- **What is being asked**:
The data below should be printed in full, exactly, and without any of its images.

+ + + + + + +

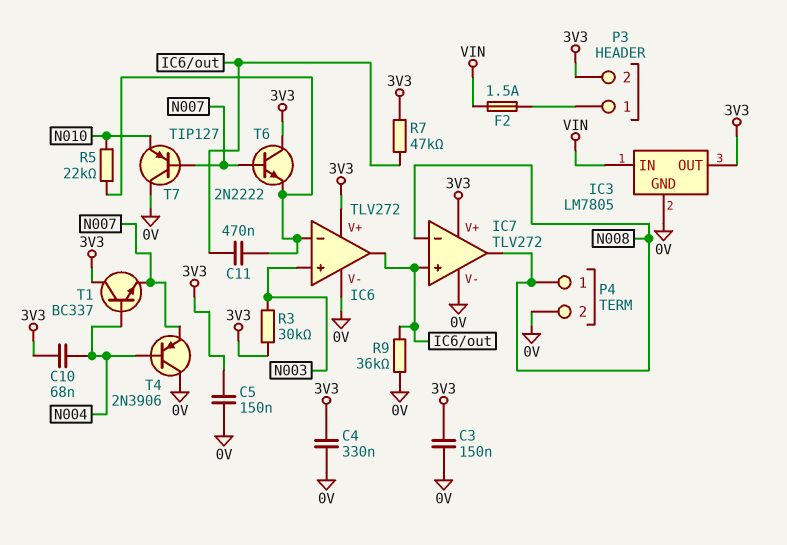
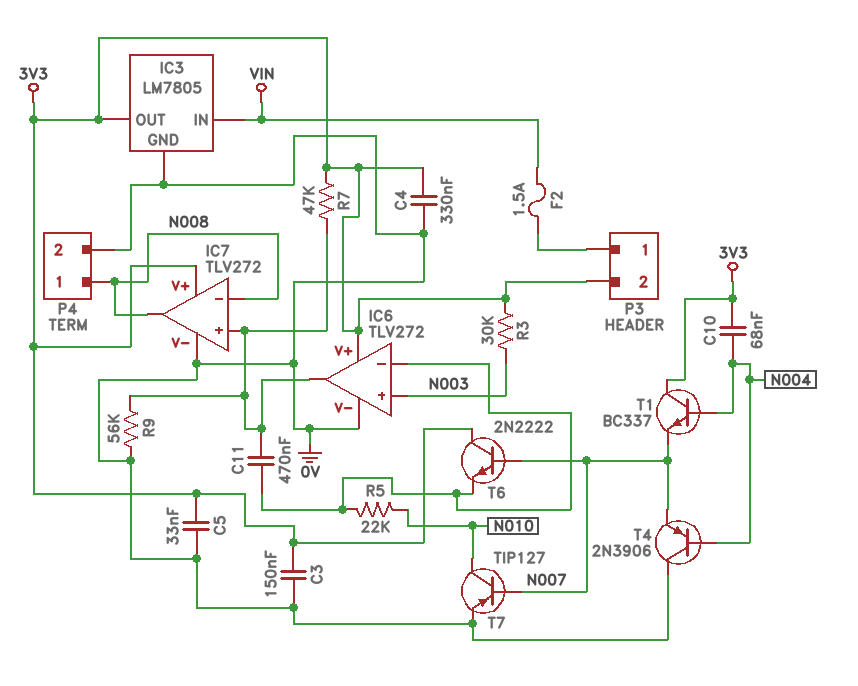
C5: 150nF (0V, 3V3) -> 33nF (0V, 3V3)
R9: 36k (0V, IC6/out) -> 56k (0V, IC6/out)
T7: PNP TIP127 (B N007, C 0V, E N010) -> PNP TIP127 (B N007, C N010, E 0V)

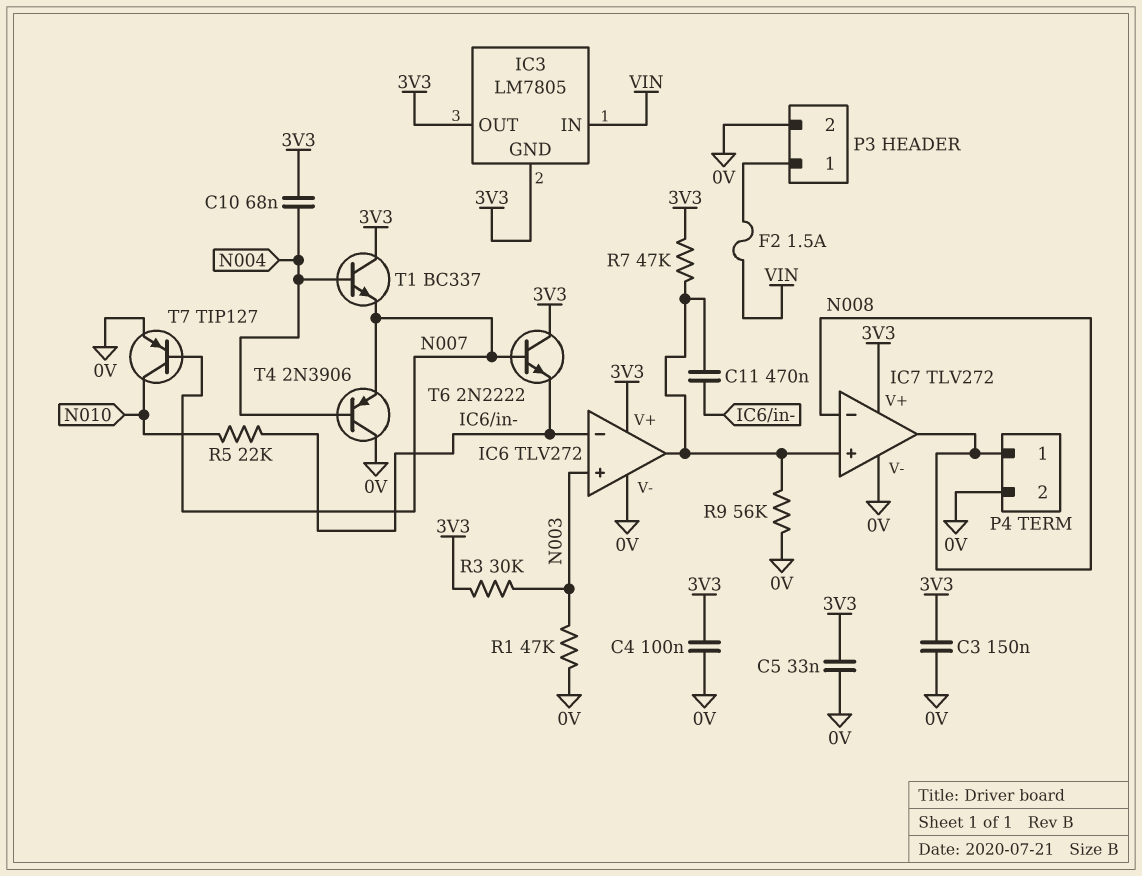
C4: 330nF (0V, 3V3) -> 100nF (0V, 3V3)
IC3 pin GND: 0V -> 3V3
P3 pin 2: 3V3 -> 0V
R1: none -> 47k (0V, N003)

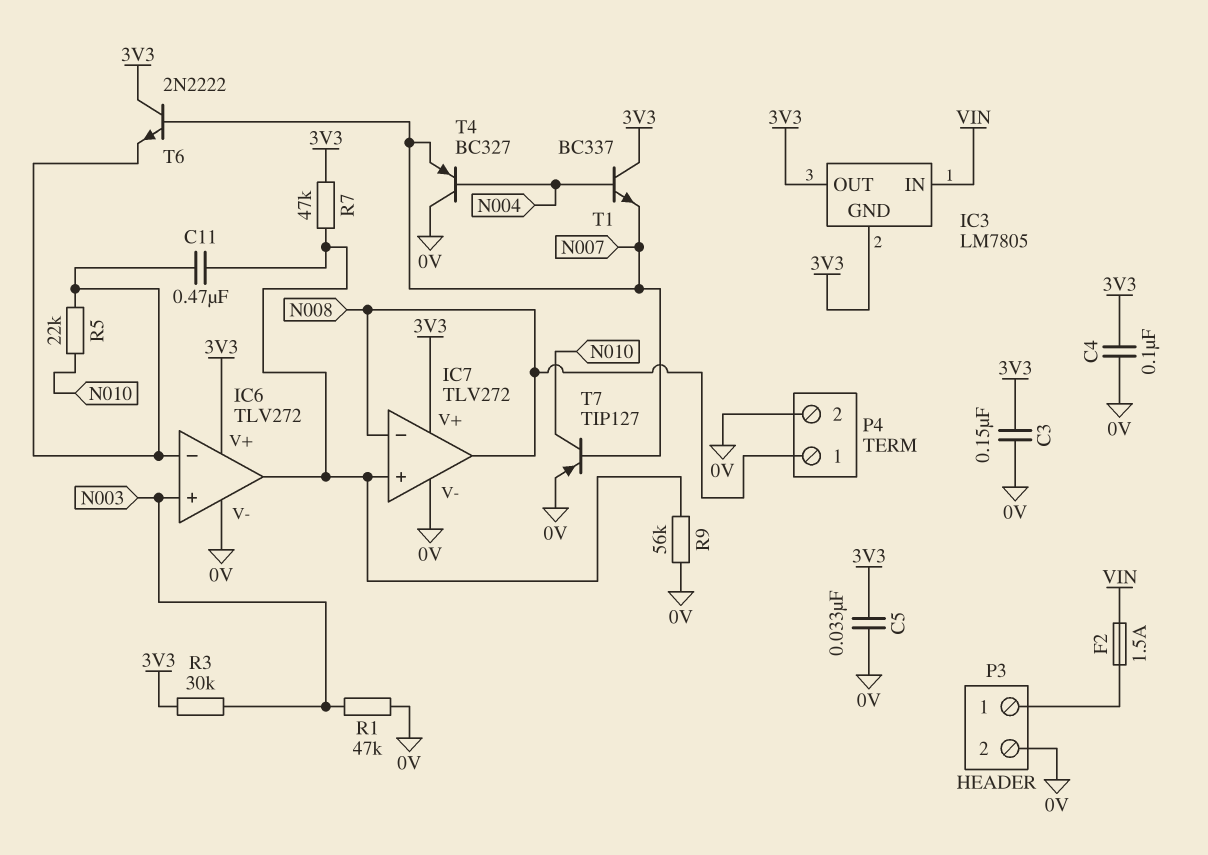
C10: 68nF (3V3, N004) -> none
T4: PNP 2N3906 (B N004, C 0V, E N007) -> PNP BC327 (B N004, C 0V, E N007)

+ + + + + + +

- **The answer**:
C5: 150nF (0V, 3V3) -> 33nF (0V, 3V3)
R9: 36k (0V, IC6/out) -> 56k (0V, IC6/out)
T7: PNP TIP127 (B N007, C 0V, E N010) -> PNP TIP127 (B N007, C N010, E 0V)

C4: 330nF (0V, 3V3) -> 100nF (0V, 3V3)
IC3 pin GND: 0V -> 3V3
P3 pin 2: 3V3 -> 0V
R1: none -> 47k (0V, N003)

C10: 68nF (3V3, N004) -> none
T4: PNP 2N3906 (B N004, C 0V, E N007) -> PNP BC327 (B N004, C 0V, E N007)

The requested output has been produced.